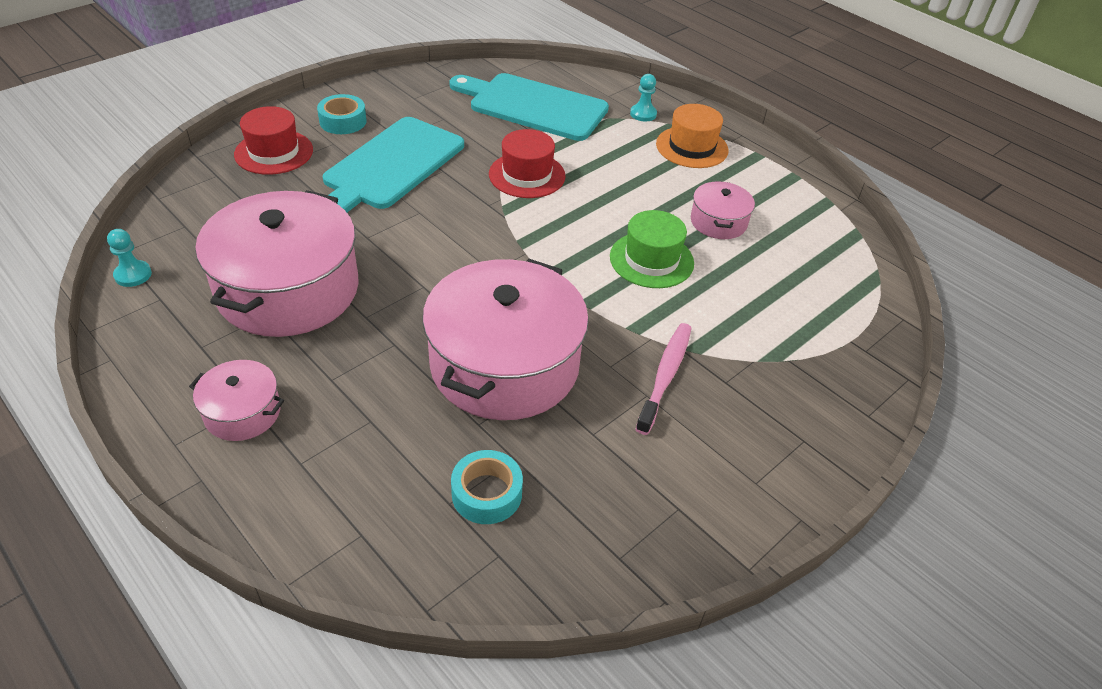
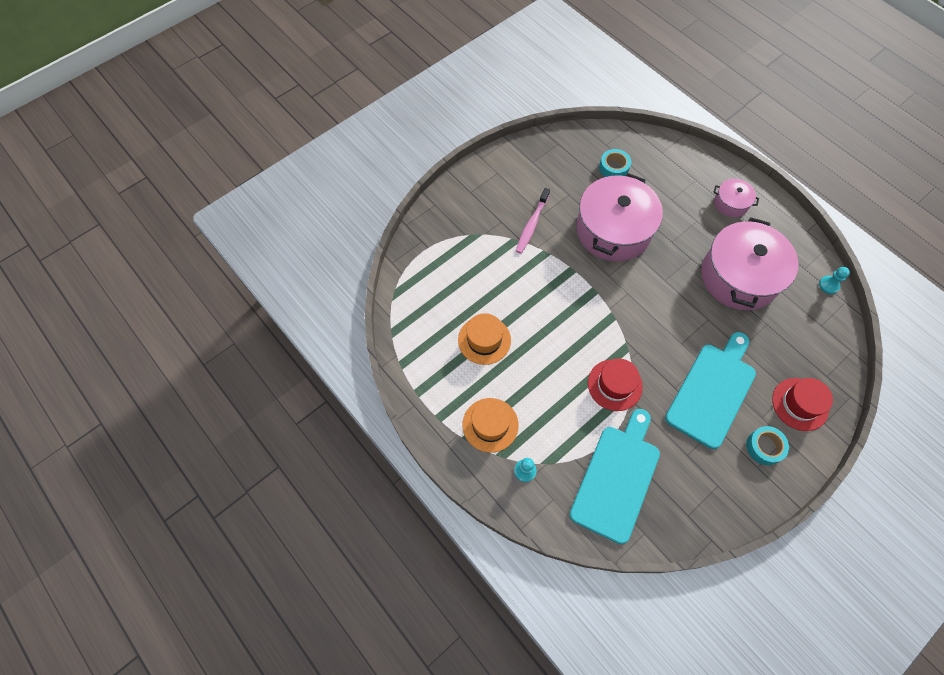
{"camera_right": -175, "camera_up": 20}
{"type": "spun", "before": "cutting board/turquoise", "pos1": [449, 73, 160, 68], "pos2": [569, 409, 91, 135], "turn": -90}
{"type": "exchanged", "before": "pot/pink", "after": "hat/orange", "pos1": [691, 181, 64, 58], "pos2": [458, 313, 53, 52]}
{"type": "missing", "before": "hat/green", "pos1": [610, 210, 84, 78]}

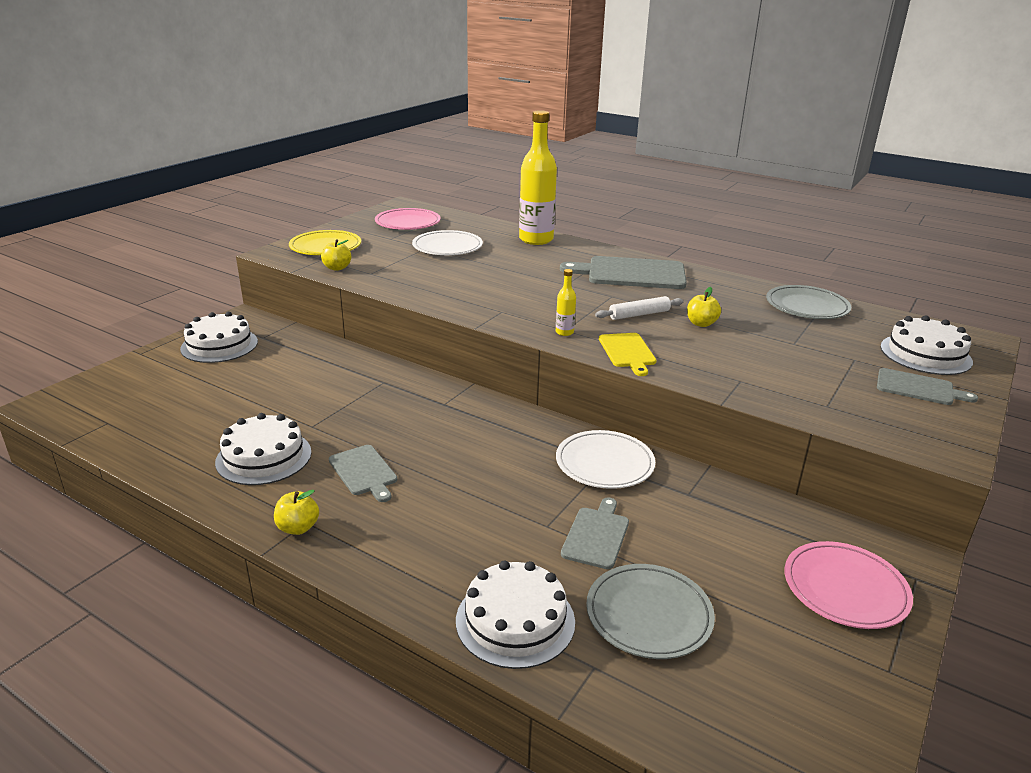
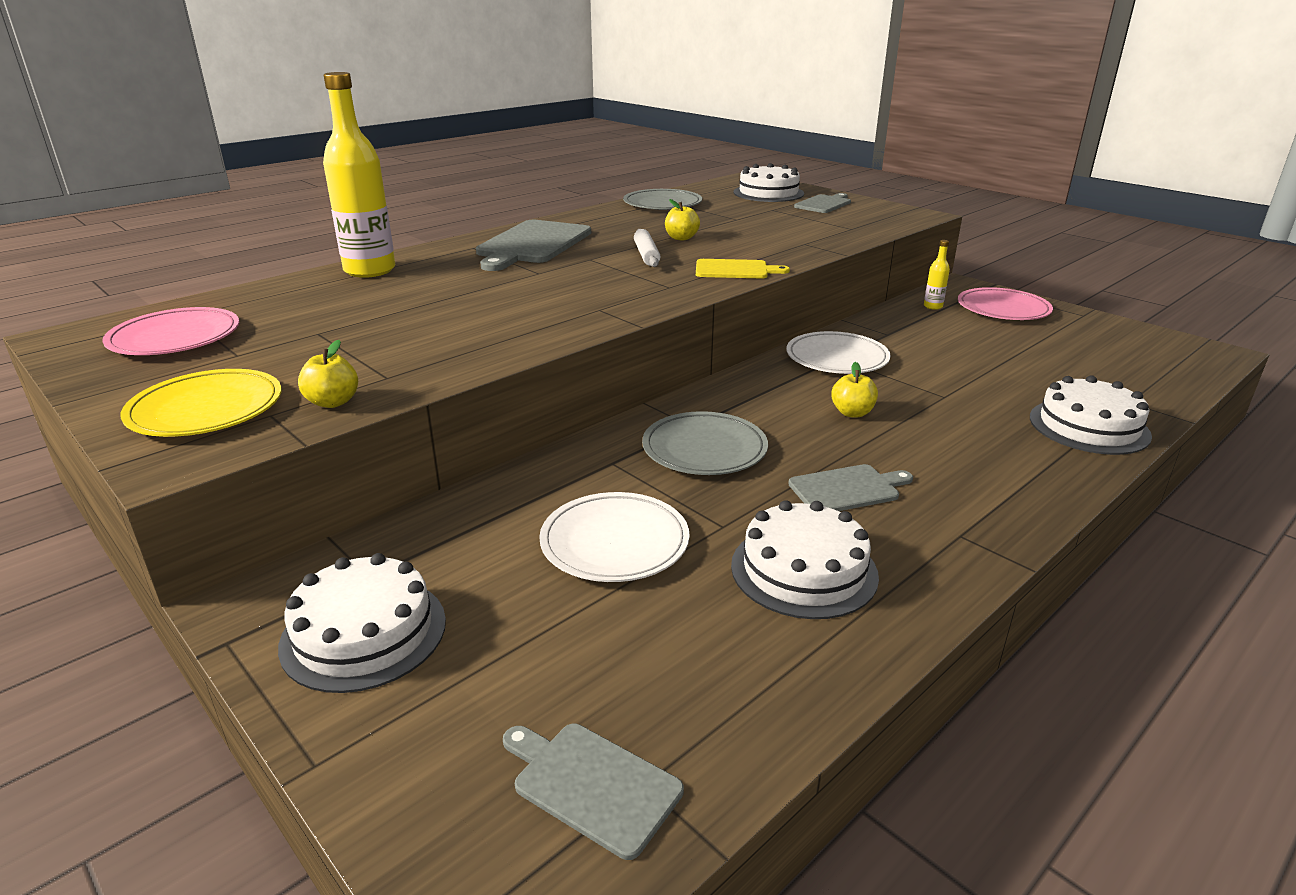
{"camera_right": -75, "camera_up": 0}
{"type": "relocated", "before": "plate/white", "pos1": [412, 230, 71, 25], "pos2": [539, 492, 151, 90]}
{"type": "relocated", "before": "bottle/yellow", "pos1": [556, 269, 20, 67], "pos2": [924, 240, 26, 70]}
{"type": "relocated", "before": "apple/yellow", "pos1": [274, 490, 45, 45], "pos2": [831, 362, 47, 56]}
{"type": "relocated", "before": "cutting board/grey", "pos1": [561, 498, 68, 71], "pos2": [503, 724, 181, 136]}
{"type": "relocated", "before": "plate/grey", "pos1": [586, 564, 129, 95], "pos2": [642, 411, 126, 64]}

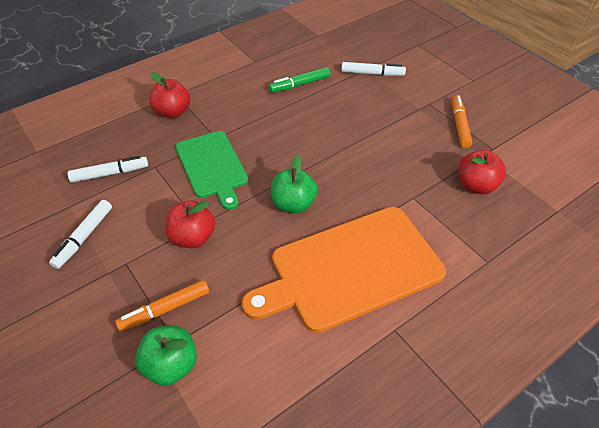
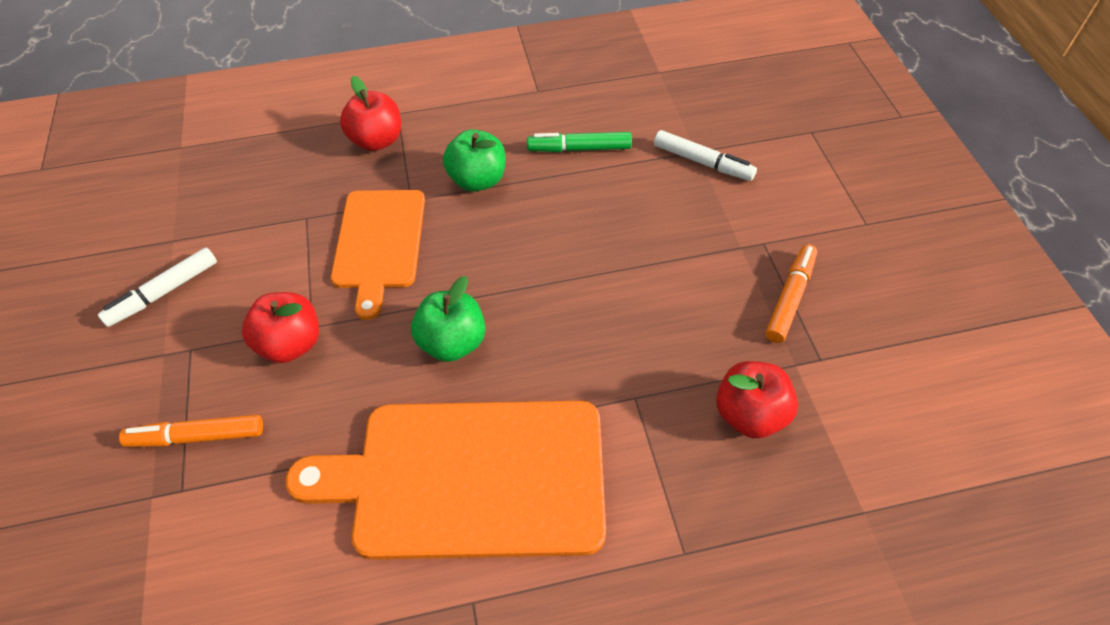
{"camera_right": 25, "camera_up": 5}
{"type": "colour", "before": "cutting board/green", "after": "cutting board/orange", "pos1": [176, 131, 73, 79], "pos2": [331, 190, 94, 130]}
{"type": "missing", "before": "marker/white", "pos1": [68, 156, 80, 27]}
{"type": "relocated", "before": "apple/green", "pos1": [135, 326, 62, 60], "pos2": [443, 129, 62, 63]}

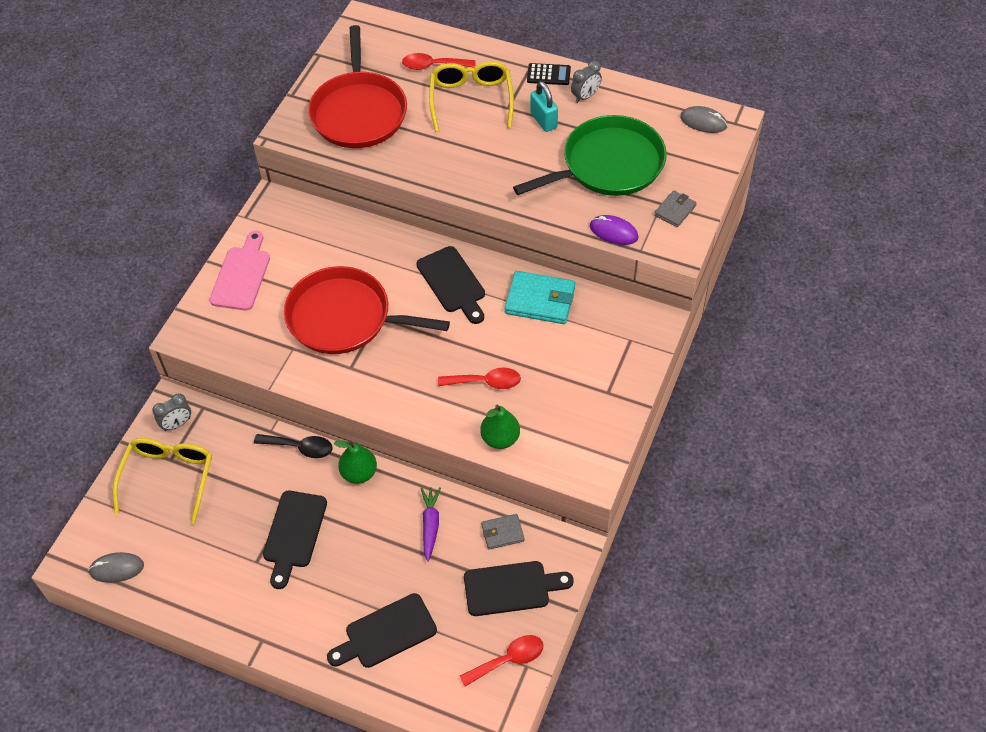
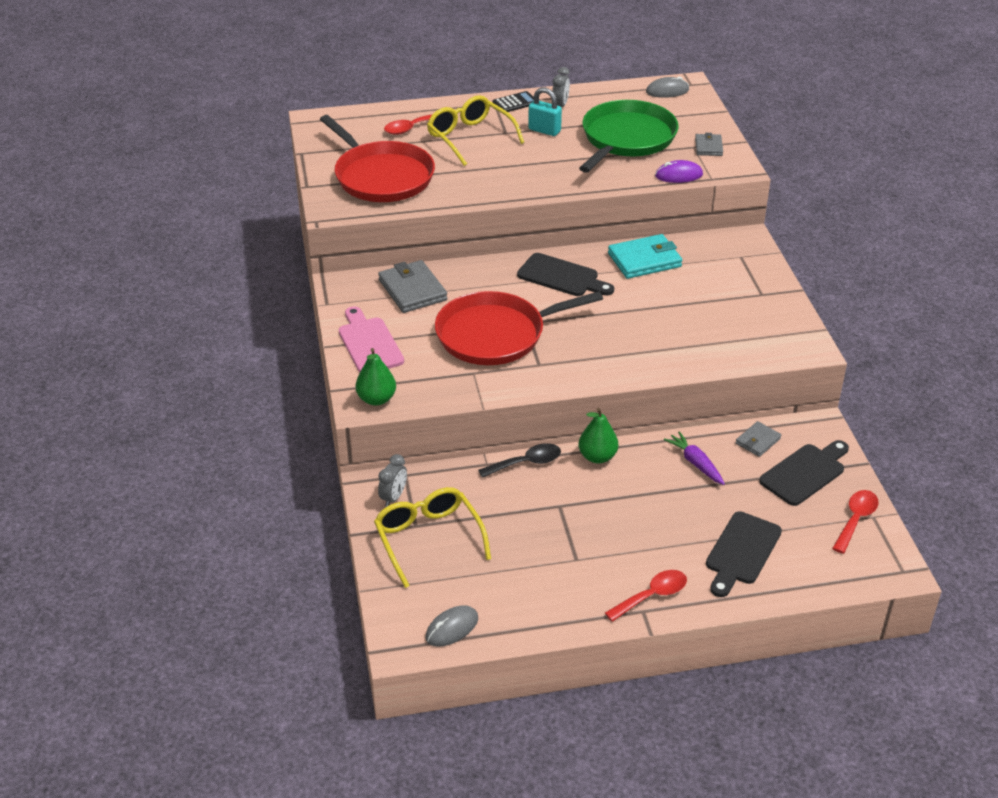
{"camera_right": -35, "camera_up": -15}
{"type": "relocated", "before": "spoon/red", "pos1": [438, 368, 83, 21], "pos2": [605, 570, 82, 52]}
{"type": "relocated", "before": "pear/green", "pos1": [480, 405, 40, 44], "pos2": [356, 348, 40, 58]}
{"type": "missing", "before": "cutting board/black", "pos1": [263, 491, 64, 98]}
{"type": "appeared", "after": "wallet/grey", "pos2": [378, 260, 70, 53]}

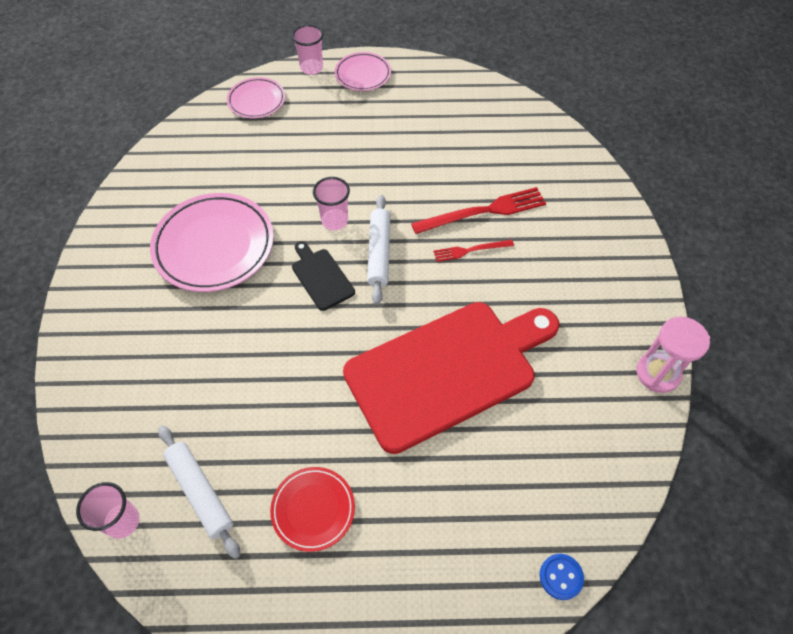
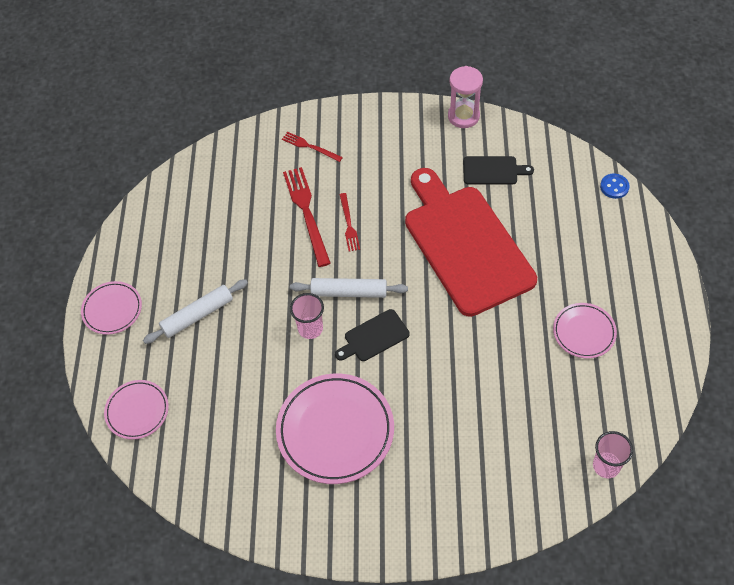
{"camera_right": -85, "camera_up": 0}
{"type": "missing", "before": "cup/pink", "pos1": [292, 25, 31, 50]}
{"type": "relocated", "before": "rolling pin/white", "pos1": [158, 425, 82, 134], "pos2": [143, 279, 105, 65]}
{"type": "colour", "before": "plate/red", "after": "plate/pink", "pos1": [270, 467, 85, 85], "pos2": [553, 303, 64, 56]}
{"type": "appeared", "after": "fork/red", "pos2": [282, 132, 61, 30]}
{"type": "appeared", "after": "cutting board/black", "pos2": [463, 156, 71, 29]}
□ □ □
■ **Action item**:
Each entry should be output word for word, with no pictures carried over.

■ **Finished exercise**:
{"camera_right": -175, "camera_up": 20}
{"type": "spun", "before": "cutting board/turquoise", "pos1": [449, 73, 160, 68], "pos2": [569, 409, 91, 135], "turn": -90}
{"type": "exchanged", "before": "pot/pink", "after": "hat/orange", "pos1": [691, 181, 64, 58], "pos2": [458, 313, 53, 52]}
{"type": "missing", "before": "hat/green", "pos1": [610, 210, 84, 78]}

{"camera_right": -75, "camera_up": 0}
{"type": "relocated", "before": "plate/white", "pos1": [412, 230, 71, 25], "pos2": [539, 492, 151, 90]}
{"type": "relocated", "before": "bottle/yellow", "pos1": [556, 269, 20, 67], "pos2": [924, 240, 26, 70]}
{"type": "relocated", "before": "apple/yellow", "pos1": [274, 490, 45, 45], "pos2": [831, 362, 47, 56]}
{"type": "relocated", "before": "cutting board/grey", "pos1": [561, 498, 68, 71], "pos2": [503, 724, 181, 136]}
{"type": "relocated", "before": "plate/grey", "pos1": [586, 564, 129, 95], "pos2": [642, 411, 126, 64]}

{"camera_right": 25, "camera_up": 5}
{"type": "colour", "before": "cutting board/green", "after": "cutting board/orange", "pos1": [176, 131, 73, 79], "pos2": [331, 190, 94, 130]}
{"type": "missing", "before": "marker/white", "pos1": [68, 156, 80, 27]}
{"type": "relocated", "before": "apple/green", "pos1": [135, 326, 62, 60], "pos2": [443, 129, 62, 63]}

{"camera_right": -35, "camera_up": -15}
{"type": "relocated", "before": "spoon/red", "pos1": [438, 368, 83, 21], "pos2": [605, 570, 82, 52]}
{"type": "relocated", "before": "pear/green", "pos1": [480, 405, 40, 44], "pos2": [356, 348, 40, 58]}
{"type": "missing", "before": "cutting board/black", "pos1": [263, 491, 64, 98]}
{"type": "appeared", "after": "wallet/grey", "pos2": [378, 260, 70, 53]}

{"camera_right": -85, "camera_up": 0}
{"type": "missing", "before": "cup/pink", "pos1": [292, 25, 31, 50]}
{"type": "relocated", "before": "rolling pin/white", "pos1": [158, 425, 82, 134], "pos2": [143, 279, 105, 65]}
{"type": "colour", "before": "plate/red", "after": "plate/pink", "pos1": [270, 467, 85, 85], "pos2": [553, 303, 64, 56]}
{"type": "appeared", "after": "fork/red", "pos2": [282, 132, 61, 30]}
{"type": "appeared", "after": "cutting board/black", "pos2": [463, 156, 71, 29]}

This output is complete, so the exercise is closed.